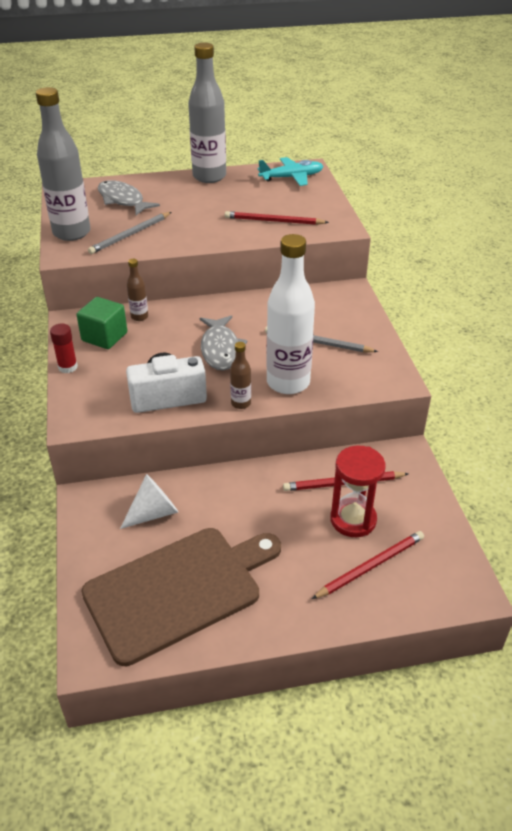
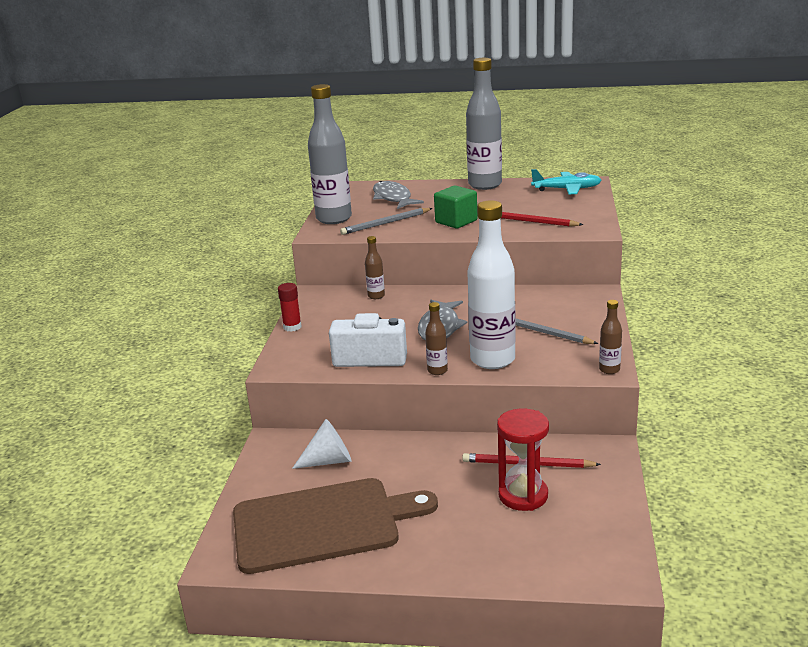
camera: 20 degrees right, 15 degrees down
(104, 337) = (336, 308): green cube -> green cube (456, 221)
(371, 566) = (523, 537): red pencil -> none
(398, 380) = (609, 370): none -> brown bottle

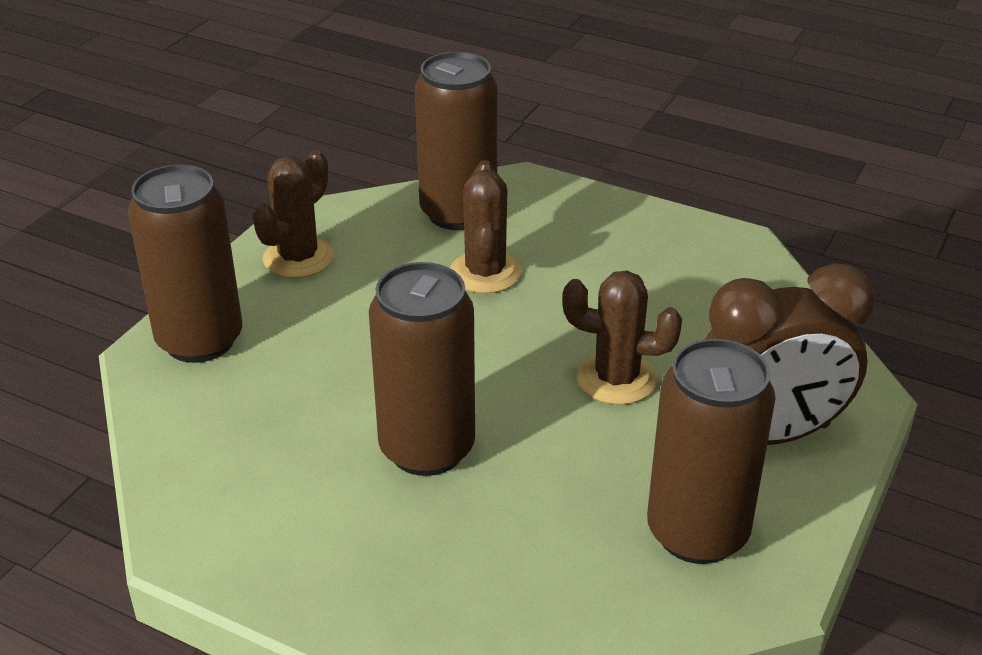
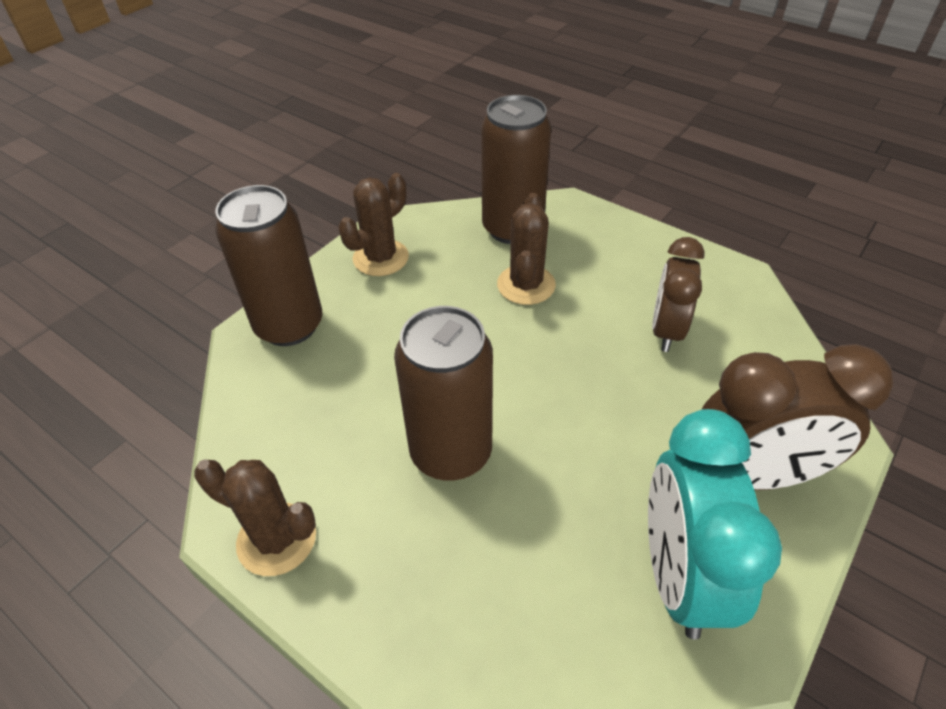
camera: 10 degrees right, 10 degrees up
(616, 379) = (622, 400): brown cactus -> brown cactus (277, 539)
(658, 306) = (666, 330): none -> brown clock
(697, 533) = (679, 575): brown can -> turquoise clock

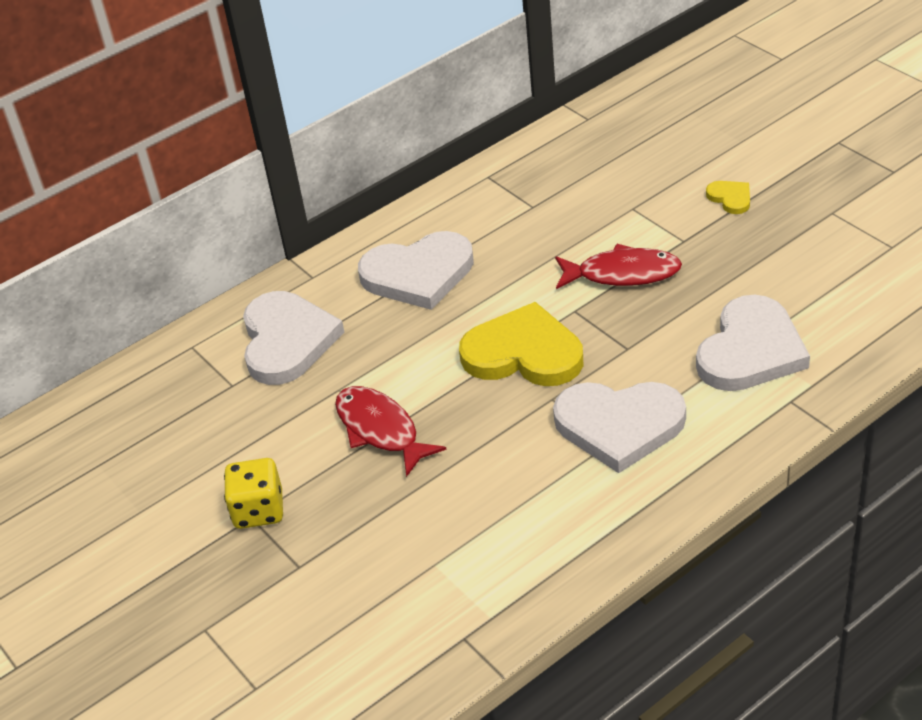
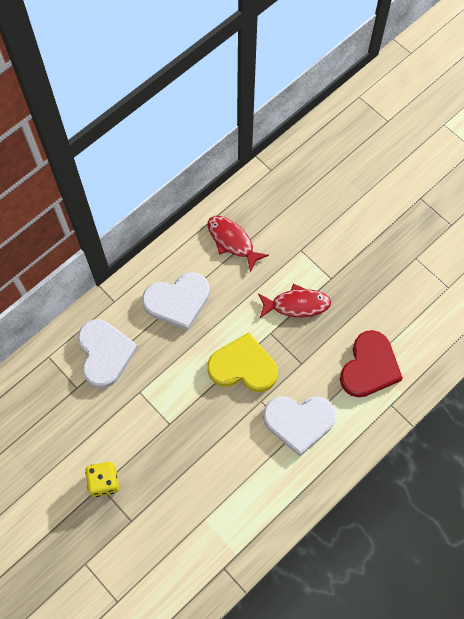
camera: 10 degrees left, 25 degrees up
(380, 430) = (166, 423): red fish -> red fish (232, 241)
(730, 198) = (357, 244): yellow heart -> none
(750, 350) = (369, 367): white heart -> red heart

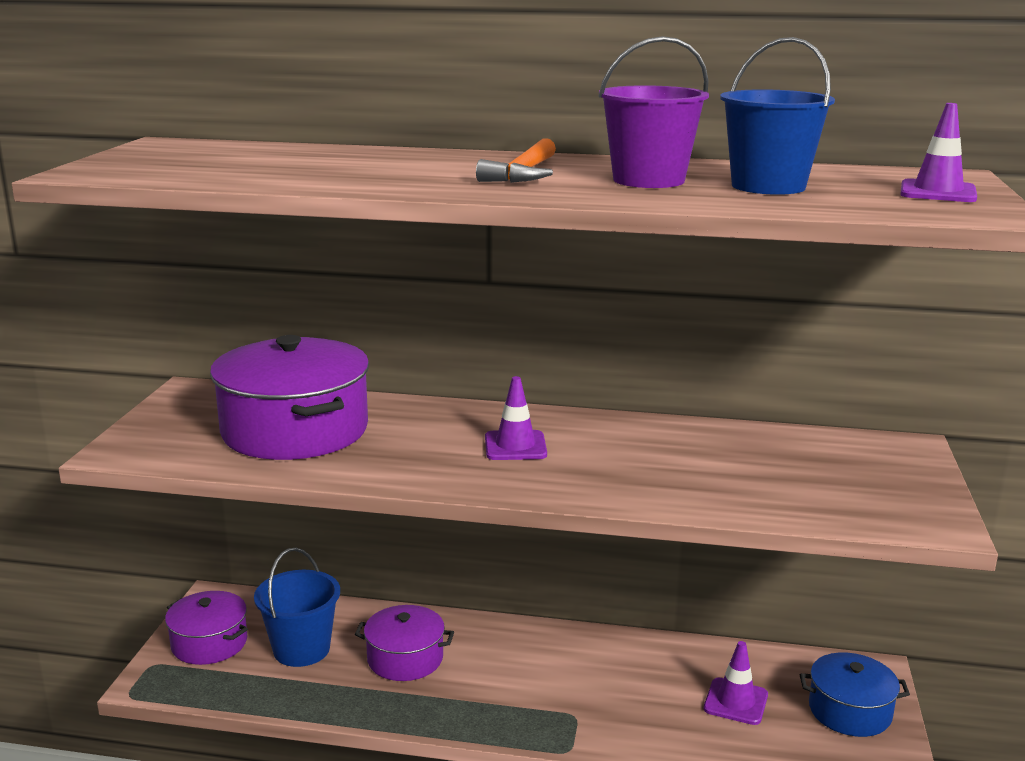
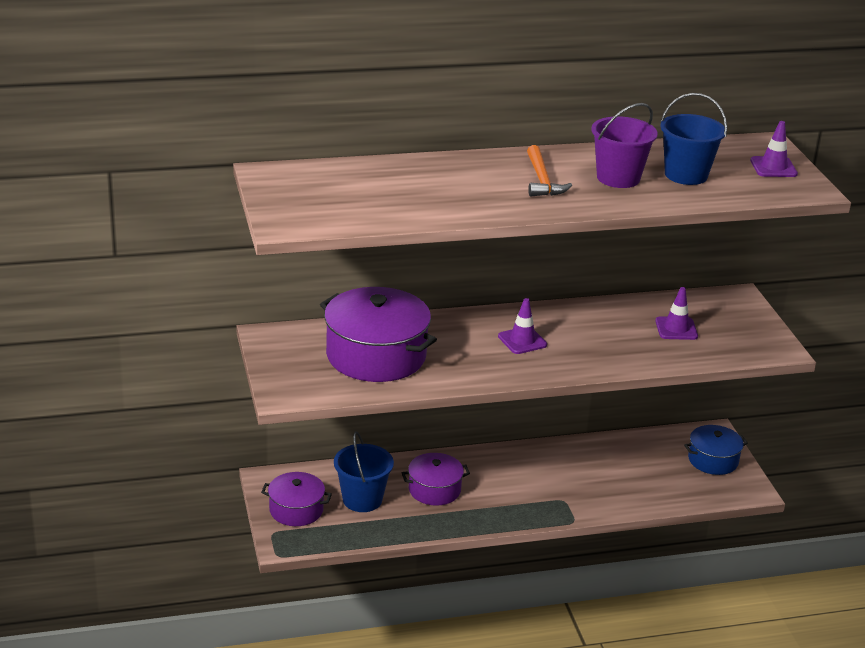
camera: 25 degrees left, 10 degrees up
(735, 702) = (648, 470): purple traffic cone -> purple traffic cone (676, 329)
________________________________________
*TO DO:* From the listing above, collect each line in which the string "right" appears.

*SOLUTION FOR THIS PROBLEM:*
camera: 20 degrees right, 15 degrees down
camera: 10 degrees right, 10 degrees up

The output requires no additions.